§ **Given records**:
================

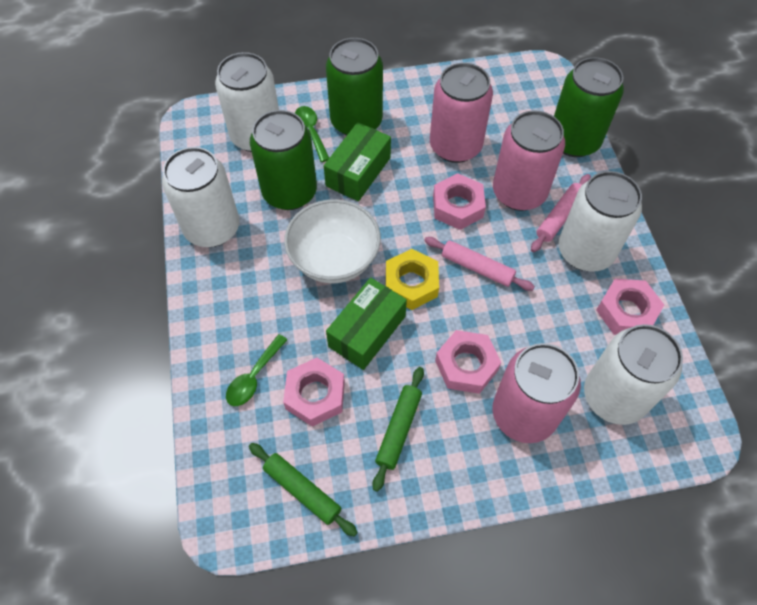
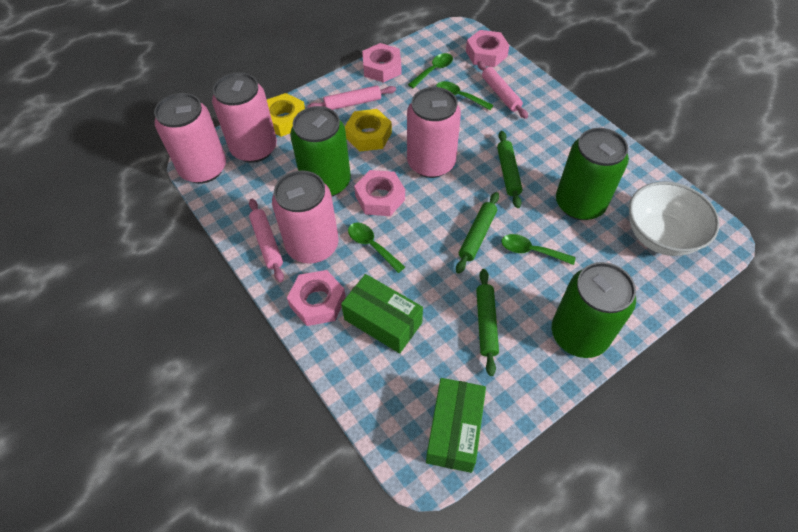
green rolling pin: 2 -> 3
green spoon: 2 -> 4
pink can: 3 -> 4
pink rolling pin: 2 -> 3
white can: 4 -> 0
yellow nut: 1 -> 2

================

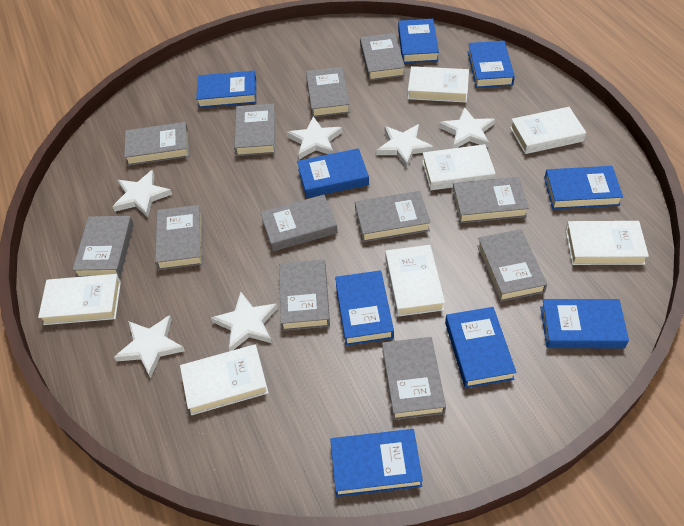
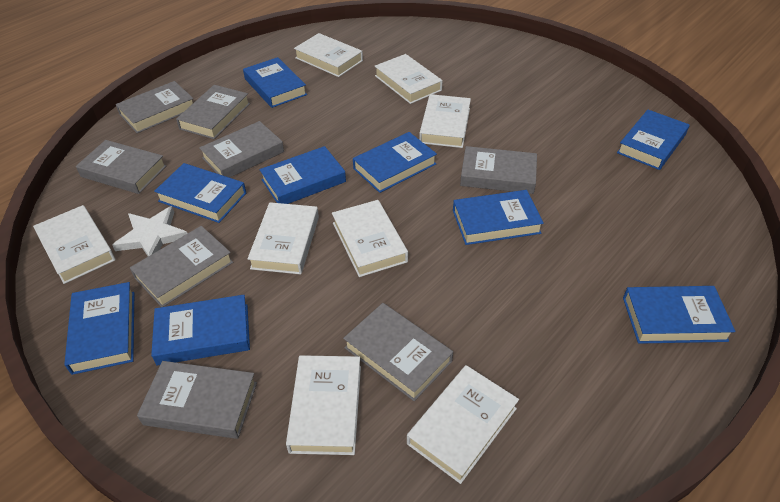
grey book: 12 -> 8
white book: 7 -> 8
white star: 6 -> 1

================

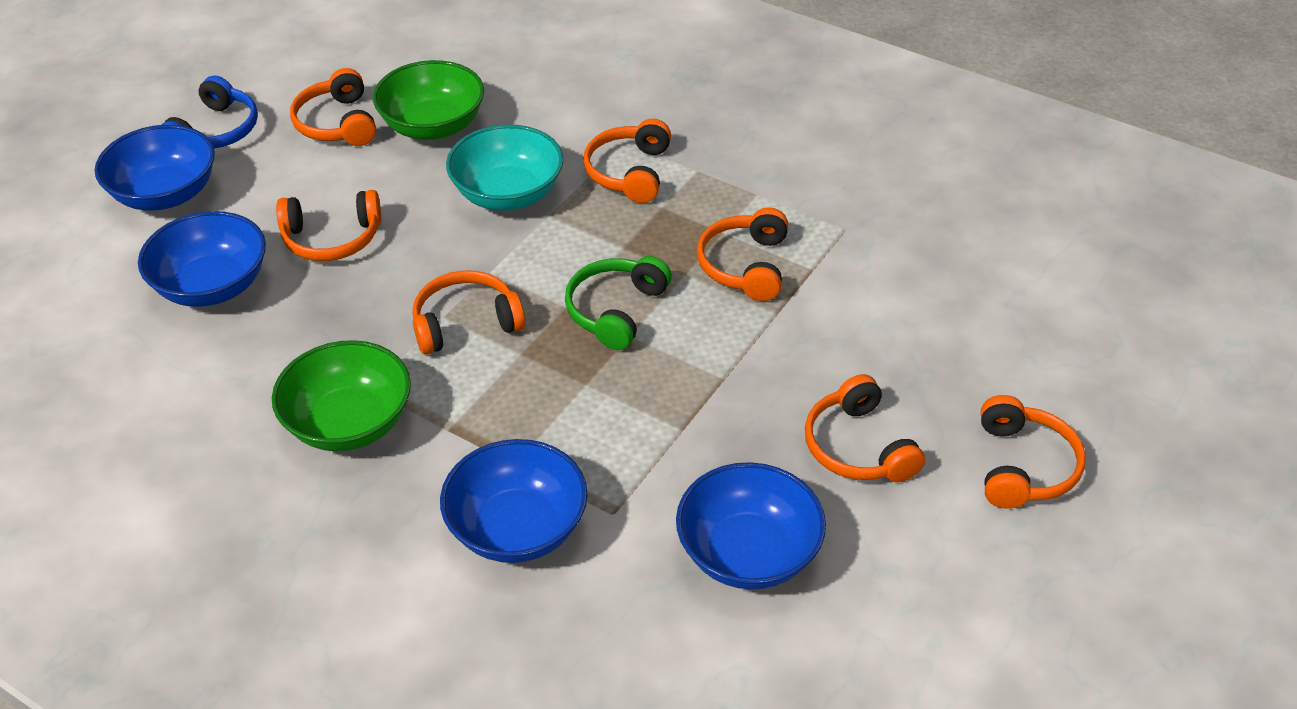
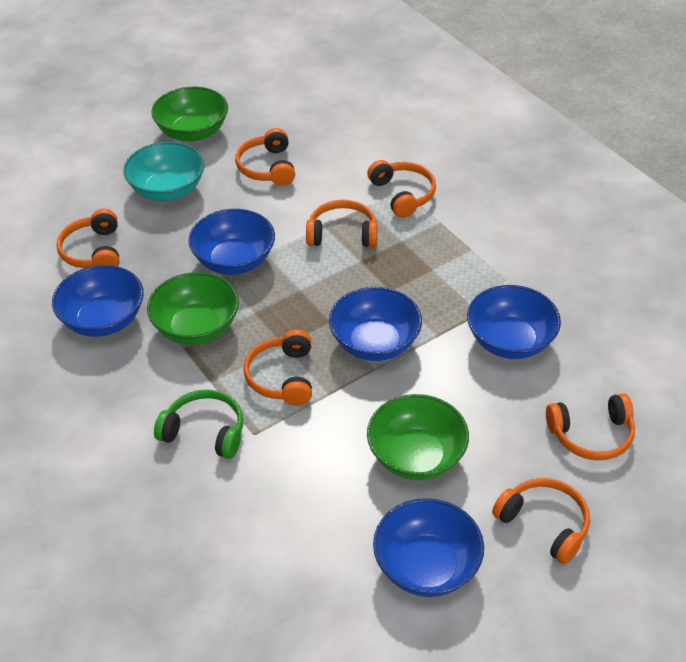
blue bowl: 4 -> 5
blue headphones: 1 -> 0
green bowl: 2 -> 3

================

Each line in the records that carries "green" must be copied out.

§ **Output below**:
green rolling pin: 2 -> 3
green spoon: 2 -> 4
green bowl: 2 -> 3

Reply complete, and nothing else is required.